> [Written problem]: Please rewrite the records, starting at the beginning and going on through the line with "g'''8 r8 fes'''16-.", with "Grave" replaced by "Adagio" and all else unchanged. Leave the pictures out of your answer.

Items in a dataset
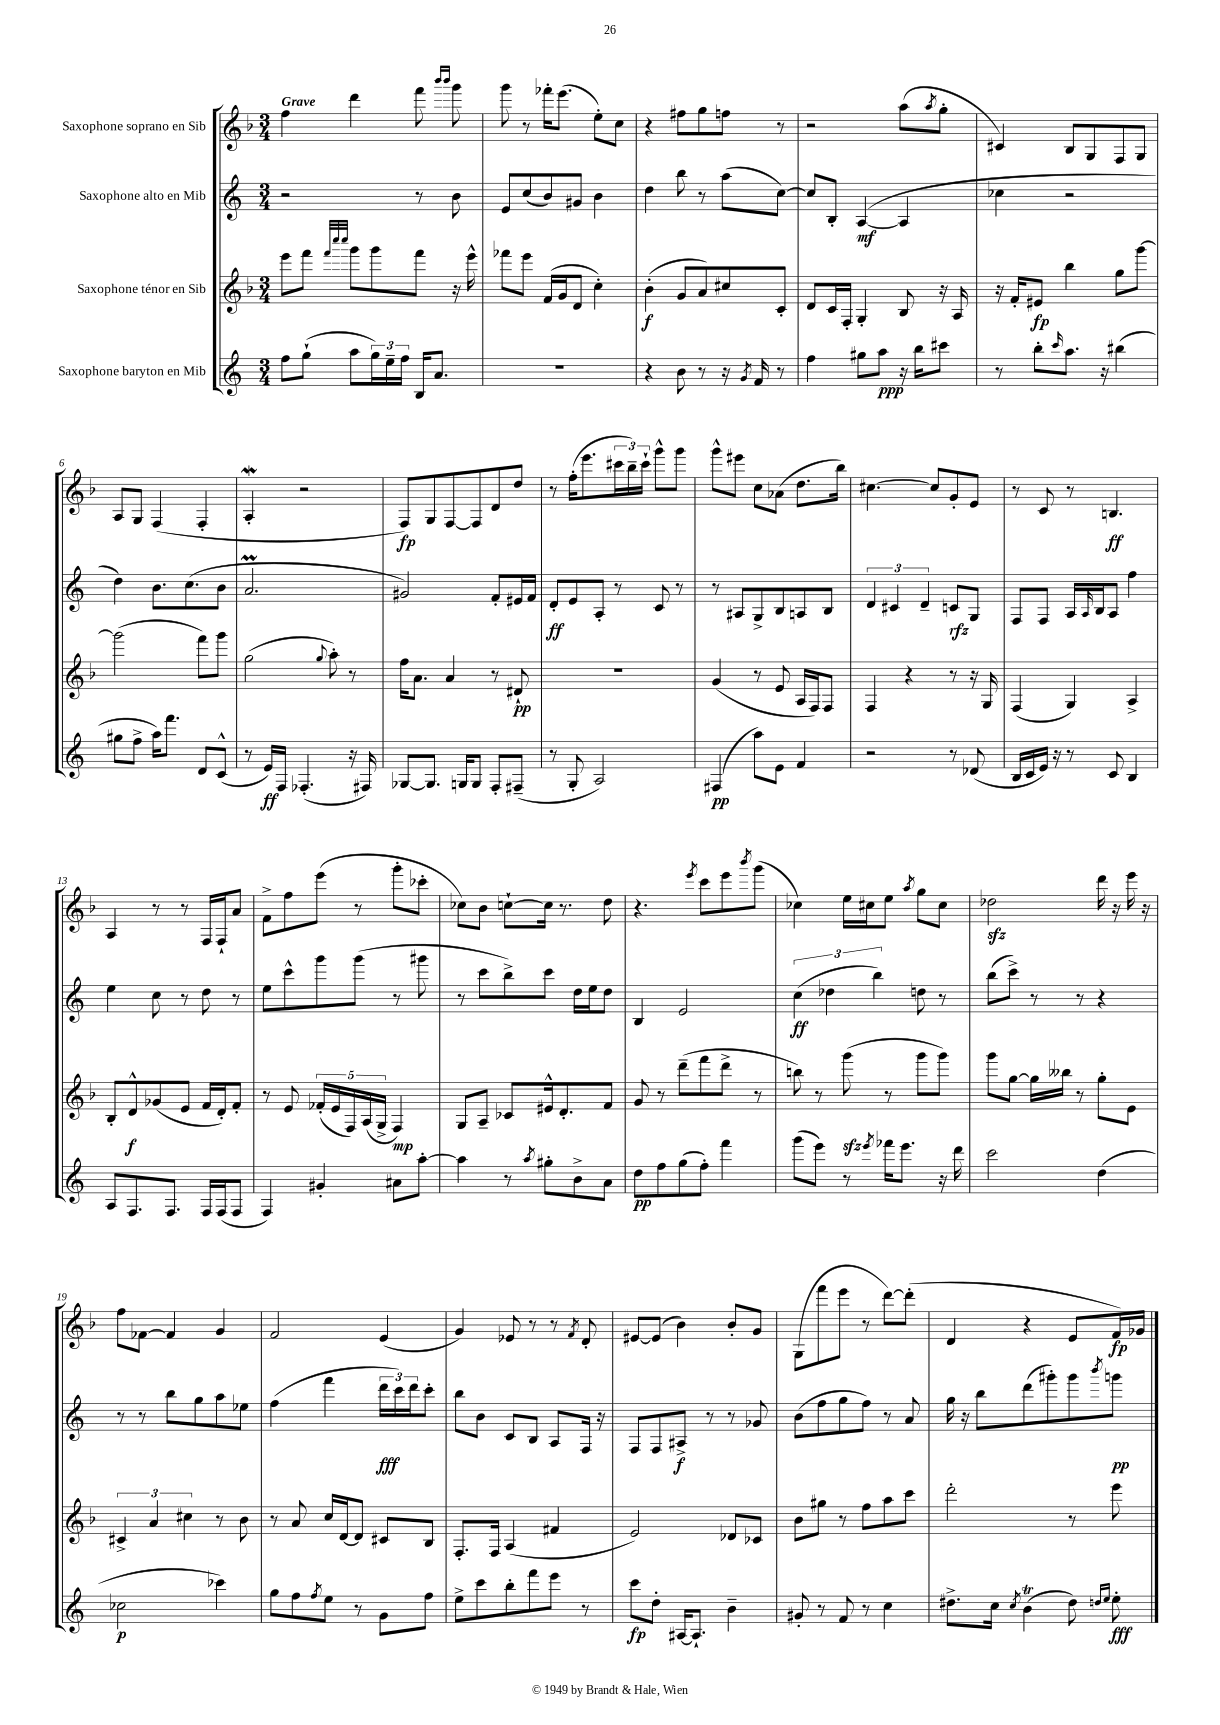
<<
\new StaffGroup <<
\new Staff = "s0" \with { instrumentName = "Saxophone soprano en Sib" } {
    \clef treble \key f \major \numericTimeSignature \time 3/4 \tempo "Grave"
    f''4 d'''4 f'''8 \grace { bes'''16 bes'''16 } g'''8 |
    g'''8 r8 fes'''16-. e'''8.( e''8-.) c''8 |
    r4 fis''8 g''8 f''8 r8 |
    r2 a''8( \acciaccatura { a''8 } g''8-. |
    cis'4) bes8 g8 f8 g8 |
    a8 g8 f4( f4-. |
    a4-.\mordent r2 |
    f8\fp) g8 f8~ f8 d'8 d''8 |
    r8 f''16-.( e'''8. \tuplet 3/2 { cis'''16 bes''16--) cis'''16-! } g'''8-^ g'''8 |
    g'''8-^ eis'''8 c''8 aes'8( d''8. bes''16) |
    cis''4.~ cis''8 g'8-. e'8 |
    r8 c'8 r8 b4.\ff |
    a4 r8 r8 f16 f16-! a'8 |
    f'8-> f''8 e'''8( r8 g'''8-. ces'''8-. |
    ces''8) bes'8 c''8~-! c''16 r8. d''8 |
    r4. \acciaccatura { e'''8 } c'''8 e'''8 \acciaccatura { bes'''8 } g'''8( |
    ces''4) e''16 cis''16 e''8 \acciaccatura { a''8 } g''8 cis''8 |
    des''2\sfz d'''16 r16 e'''16 r16 |
    f''8 fes'8~ fes'4 g'4 |
    f'2 e'4( |
    g'4) ees'8 r8 r8 \acciaccatura { f'8 } d'8-. |
    eis'8~ eis'8( bes'4) bes'8-. g'8 |
    g8( f'''8 e'''8 r8 d'''8~) d'''8-.( |
    d'4 r4 e'8 f'16\fp) ges'16 \bar "|." |
}
\new Staff = "s1" \with { instrumentName = "Saxophone alto en Mib" } {
    \clef treble \key c \major \numericTimeSignature \time 3/4
    r2 r8 b'8 |
    e'8 c''8( b'8) gis'8 b'4 |
    d''4 b''8 r8 a''8( c''8~) |
    c''8 b8-. a4~\mf( a4 |
    ces''4 r2 |
    d''4) b'8. c''8.( b'8 |
    a'2.\prall |
    gis'2) f'8-. eis'16 f'16 |
    d'8-.\ff e'8 a8-. r8 c'8 r8 |
    r8 ais8 g8-> b8 a8 b8 |
    \tuplet 3/2 { d'4 cis'4 d'4-- } c'8\rfz g8 |
    f8 f8 a16 \grace { a16 } b16 a8 f''4 |
    e''4 c''8 r8 d''8 r8 |
    e''8 c'''8-^ g'''8 g'''8( r8 gis'''8 |
    r8 c'''8 b''8->) c'''8 d''16 e''16 d''8 |
    b4 e'2 |
    \tuplet 3/2 { c''4\ff( des''4 b''4) } d''8 r8 |
    b''8( c'''8->) r8 r8 r4 |
    r8 r8 b''8 g''8 a''8 ees''8 |
    f''4( f'''4 \tuplet 3/2 { d'''16\fff c'''16) d'''16 } c'''8-. |
    b''8 b'8 c'8 b8 a8 f16 r16 |
    f8 f8 ais8->\f r8 r8 ges'8 |
    b'8( f''8 g''8 f''8) r8 a'8 |
    g''16 r16 b''8 d'''8( gis'''8-.) gis'''8 \acciaccatura { b'''8 } g'''8\pp \bar "|." |
}
\new Staff = "s2" \with { instrumentName = "Saxophone ténor en Sib" } {
    \clef treble \key f \major \numericTimeSignature \time 3/4
    e'''8 f'''8 \grace { f'''32 c''''32 c''''32 } g'''8 g'''8 f'''8 r16 e'''16-^ |
    fes'''8 e'''8 f'16( g'16 d'8 c''4-.) |
    bes'4-.\f( g'8 a'8) cis''8 c'8-. |
    d'8 c'16 f16-. g4-. bes8 r16 a16 |
    r16 f'16-. eis'8\fp bes''4 g''8 g'''8~ |
    g'''2( f'''8) g'''8 |
    g''2( \appoggiatura { g''8 } a''8-.) r8 |
    f''16 a'8. a'4 r8 dis'8-!\pp |
    R2. |
    g'4( r8 e'8 a16 f16) f8 |
    f4 r4 r8 r16 g16 |
    f4( g4) a4-> |
    bes8-. d'8-^\f ges'8( e'8 f'16 d'16-.) f'8-. |
    r8 e'8 \tuplet 5/4 { fes'16-.( e'16 f16) a16( g16-> } f4\mp) |
    g8 a8-- ces'8 eis'16-^ d'8.-. f'8 |
    g'8 r8 d'''8--( f'''8 d'''8-> r8 |
    b''8) r8 g'''8\sfz( r8 g'''8 g'''8) |
    g'''8 g''8~ g''16 beses''16 r8 g''8-. e'8 |
    \tuplet 3/2 { cis'4-> a'4 cis''4 } r8 bes'8 |
    r8 a'8 c''16 d'16~ d'8 cis'8 bes8 |
    f8.-. f16 a4( fis'4 |
    e'2) des'8 ces'8 |
    bes'8 gis''8 r8 f''8 a''8 c'''8 |
    d'''2-. r8 e'''8 \bar "|." |
}
\new Staff = "s3" \with { instrumentName = "Saxophone baryton en Mib" } {
    \clef treble \key c \major \numericTimeSignature \time 3/4
    f''8 g''8-!( a''8 \tuplet 3/2 { g''16) e''16-- f''16 } b16 a'8. |
    R2. |
    r4 b'8 r8 r16 \acciaccatura { g'8 } f'16 r8 |
    f''4 gis''8 a''8\ppp r16 b''16 cis'''8 |
    r8 b''8-. \grace { c'''16 } a''8. r16 bis''4( |
    gis''8 f''8-> a''16) f'''8. d'8 c'8-^( |
    r8 e'16\ff) f16 fes4.-.( r16 fis16) |
    ges8~ ges8. g16 g8 f8-. fis8--( |
    r8 g8-. a2) |
    fis4\pp( a''8) e'8 f'4 |
    r2 r8 des'8( |
    b16 c'16 e'16) r16 r8 c'8 b4 |
    a8 f8. f8. f16 f16( f8 |
    f4) gis'4-. ais'8 a''8~-. |
    a''4 r8 \acciaccatura { a''8 } gis''8-. b'8-> a'8 |
    d''8\pp f''8 g''8( f''8-.) f'''4 |
    g'''8( e'''8) r8 \acciaccatura { e'''8 } fes'''16 e'''8. r16 d'''16 |
    c'''2 d''4( |
    ces''2\p ces'''4) |
    g''8 f''8 \acciaccatura { f''8 } e''8 r8 g'8 f''8 |
    e''8-> c'''8 b''8-. f'''8 e'''8 r8 |
    c'''8\fp d''8-. ais16~ ais8.-! b'4-- |
    gis'8-. r8 f'8 r8 c''4 |
    dis''8.-> c''16 \acciaccatura { c''8 } b'4\trill( dis''8) \grace { d''16 e''16 } e''8-.\fff \bar "|." |
}
>>
>>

> [Solution for this exercise]:
<<
\new StaffGroup <<
\new Staff = "s0" \with { instrumentName = "Saxophone soprano en Sib" } {
    \clef treble \key f \major \numericTimeSignature \time 3/4 \tempo "Adagio"
    f''4 d'''4 f'''8 \grace { bes'''16 bes'''16 } g'''8 |
    g'''8 r8 fes'''16-. e'''8.( e''8-.) c''8 |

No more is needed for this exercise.